→ PROBLEM DETAILS: Copy out the entries below word for word, from the line containing "This screenshot has height=540, width=960. What" through the line containing "Locate an element on the screen. Image", including both of those lines.

→ DATA FOR REVIEW:

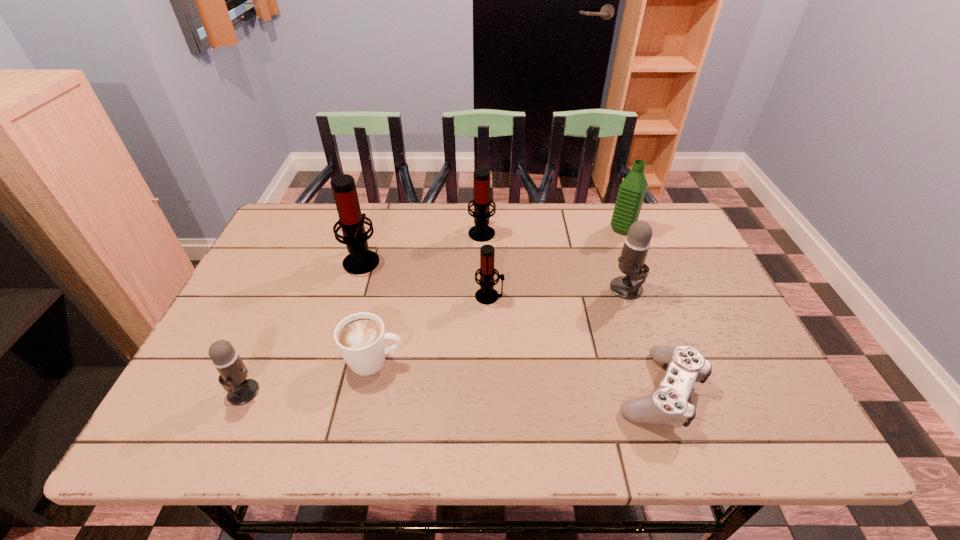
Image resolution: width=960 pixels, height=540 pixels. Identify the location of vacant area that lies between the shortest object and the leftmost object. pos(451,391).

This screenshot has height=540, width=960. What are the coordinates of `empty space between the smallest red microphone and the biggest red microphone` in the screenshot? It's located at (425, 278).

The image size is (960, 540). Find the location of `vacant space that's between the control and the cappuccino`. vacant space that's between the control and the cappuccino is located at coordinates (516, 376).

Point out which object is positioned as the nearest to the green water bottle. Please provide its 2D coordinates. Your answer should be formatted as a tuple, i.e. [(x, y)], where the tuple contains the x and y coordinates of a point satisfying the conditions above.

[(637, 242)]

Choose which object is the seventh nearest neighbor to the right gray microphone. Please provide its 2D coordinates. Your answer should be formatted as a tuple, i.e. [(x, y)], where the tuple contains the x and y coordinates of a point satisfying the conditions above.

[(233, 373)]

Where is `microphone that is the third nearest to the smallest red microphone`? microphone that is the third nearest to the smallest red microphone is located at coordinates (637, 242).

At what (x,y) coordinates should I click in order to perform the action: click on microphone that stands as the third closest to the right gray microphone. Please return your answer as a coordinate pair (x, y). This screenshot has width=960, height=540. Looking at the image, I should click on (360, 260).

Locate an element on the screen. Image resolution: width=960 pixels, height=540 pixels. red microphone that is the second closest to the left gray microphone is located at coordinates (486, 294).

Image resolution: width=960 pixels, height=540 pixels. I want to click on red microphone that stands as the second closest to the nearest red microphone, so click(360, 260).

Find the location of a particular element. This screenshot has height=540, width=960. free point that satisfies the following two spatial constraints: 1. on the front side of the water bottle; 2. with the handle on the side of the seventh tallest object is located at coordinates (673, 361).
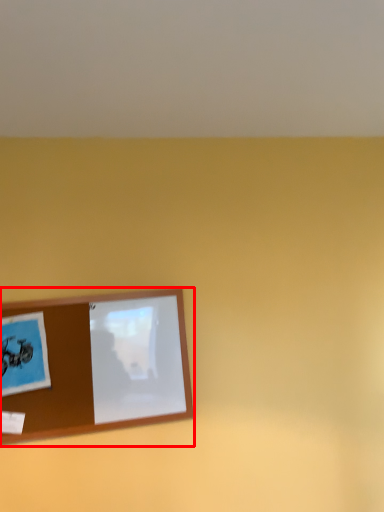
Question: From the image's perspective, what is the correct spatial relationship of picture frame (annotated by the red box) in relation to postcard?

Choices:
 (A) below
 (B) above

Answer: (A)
--
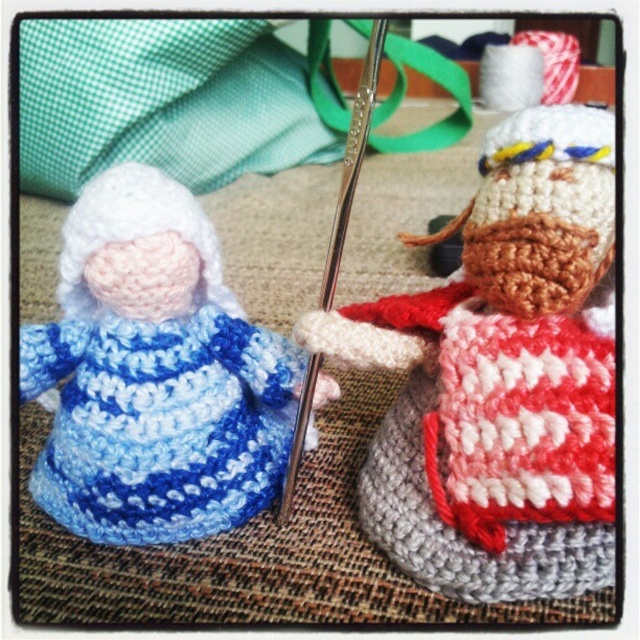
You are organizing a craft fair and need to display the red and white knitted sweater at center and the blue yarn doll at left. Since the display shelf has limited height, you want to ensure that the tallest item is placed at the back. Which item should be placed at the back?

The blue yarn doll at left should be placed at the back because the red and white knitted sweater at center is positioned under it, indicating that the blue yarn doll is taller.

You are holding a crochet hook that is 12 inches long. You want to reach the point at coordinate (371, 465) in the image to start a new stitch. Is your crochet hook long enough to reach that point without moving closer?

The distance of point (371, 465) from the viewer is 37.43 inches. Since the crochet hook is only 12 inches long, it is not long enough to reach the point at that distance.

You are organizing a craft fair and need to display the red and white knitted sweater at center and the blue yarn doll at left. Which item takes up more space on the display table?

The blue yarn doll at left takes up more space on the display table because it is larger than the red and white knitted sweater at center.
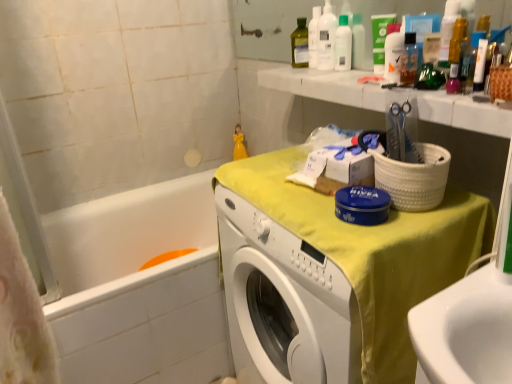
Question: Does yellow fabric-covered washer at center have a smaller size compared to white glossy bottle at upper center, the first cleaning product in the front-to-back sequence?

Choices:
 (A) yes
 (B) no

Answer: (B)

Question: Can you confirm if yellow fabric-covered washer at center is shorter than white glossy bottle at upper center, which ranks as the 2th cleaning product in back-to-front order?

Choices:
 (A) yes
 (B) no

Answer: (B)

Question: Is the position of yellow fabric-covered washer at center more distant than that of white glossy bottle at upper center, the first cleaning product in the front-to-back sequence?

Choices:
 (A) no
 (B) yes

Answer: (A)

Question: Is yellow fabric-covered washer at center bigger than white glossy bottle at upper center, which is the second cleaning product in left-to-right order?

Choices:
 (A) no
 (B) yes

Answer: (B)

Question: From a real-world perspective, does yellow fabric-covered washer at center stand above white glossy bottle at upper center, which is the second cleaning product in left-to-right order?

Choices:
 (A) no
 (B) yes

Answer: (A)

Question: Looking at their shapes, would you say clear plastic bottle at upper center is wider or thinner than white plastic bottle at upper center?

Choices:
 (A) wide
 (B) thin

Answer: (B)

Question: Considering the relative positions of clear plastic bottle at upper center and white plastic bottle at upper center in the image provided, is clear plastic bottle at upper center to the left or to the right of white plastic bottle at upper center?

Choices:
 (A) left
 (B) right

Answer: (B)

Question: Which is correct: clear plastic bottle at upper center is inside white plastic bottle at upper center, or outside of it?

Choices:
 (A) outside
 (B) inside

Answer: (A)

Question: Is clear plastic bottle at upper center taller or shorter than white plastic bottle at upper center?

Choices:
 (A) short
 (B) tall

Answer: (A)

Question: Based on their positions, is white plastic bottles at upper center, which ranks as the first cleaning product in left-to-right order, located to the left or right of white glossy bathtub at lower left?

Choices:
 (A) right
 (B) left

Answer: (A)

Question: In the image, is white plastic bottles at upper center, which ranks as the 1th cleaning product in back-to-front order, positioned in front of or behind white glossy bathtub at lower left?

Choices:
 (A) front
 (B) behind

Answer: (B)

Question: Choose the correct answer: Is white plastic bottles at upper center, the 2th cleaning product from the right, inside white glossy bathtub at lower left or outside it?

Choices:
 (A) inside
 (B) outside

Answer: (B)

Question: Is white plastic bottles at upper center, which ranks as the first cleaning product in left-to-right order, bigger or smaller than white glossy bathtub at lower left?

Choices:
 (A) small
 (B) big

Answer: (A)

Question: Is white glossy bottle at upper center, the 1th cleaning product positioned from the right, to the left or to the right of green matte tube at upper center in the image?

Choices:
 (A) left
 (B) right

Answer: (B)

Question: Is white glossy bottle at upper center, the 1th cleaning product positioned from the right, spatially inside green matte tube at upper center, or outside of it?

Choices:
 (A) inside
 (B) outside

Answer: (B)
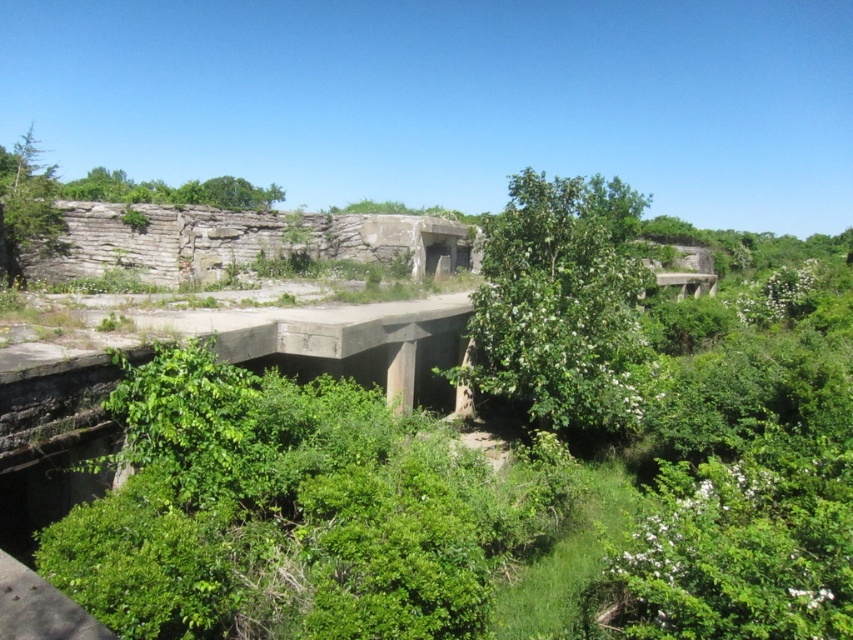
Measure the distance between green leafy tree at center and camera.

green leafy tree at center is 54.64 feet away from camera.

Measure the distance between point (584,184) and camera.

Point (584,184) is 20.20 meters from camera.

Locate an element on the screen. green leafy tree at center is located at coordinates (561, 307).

→ SOLVED PROBLEM:
This screenshot has height=540, width=960. What are the coordinates of `empty space between the smallest red microphone and the biggest red microphone` in the screenshot? It's located at (425, 278).

The image size is (960, 540). Find the location of `vacant space that's between the control and the cappuccino`. vacant space that's between the control and the cappuccino is located at coordinates (516, 376).

Point out which object is positioned as the nearest to the green water bottle. Please provide its 2D coordinates. Your answer should be formatted as a tuple, i.e. [(x, y)], where the tuple contains the x and y coordinates of a point satisfying the conditions above.

[(637, 242)]

Choose which object is the seventh nearest neighbor to the right gray microphone. Please provide its 2D coordinates. Your answer should be formatted as a tuple, i.e. [(x, y)], where the tuple contains the x and y coordinates of a point satisfying the conditions above.

[(233, 373)]

Where is `microphone that is the third nearest to the smallest red microphone`? microphone that is the third nearest to the smallest red microphone is located at coordinates (637, 242).

At what (x,y) coordinates should I click in order to perform the action: click on microphone that stands as the third closest to the right gray microphone. Please return your answer as a coordinate pair (x, y). This screenshot has width=960, height=540. Looking at the image, I should click on (360, 260).

Locate an element on the screen. Image resolution: width=960 pixels, height=540 pixels. red microphone that is the second closest to the left gray microphone is located at coordinates (486, 294).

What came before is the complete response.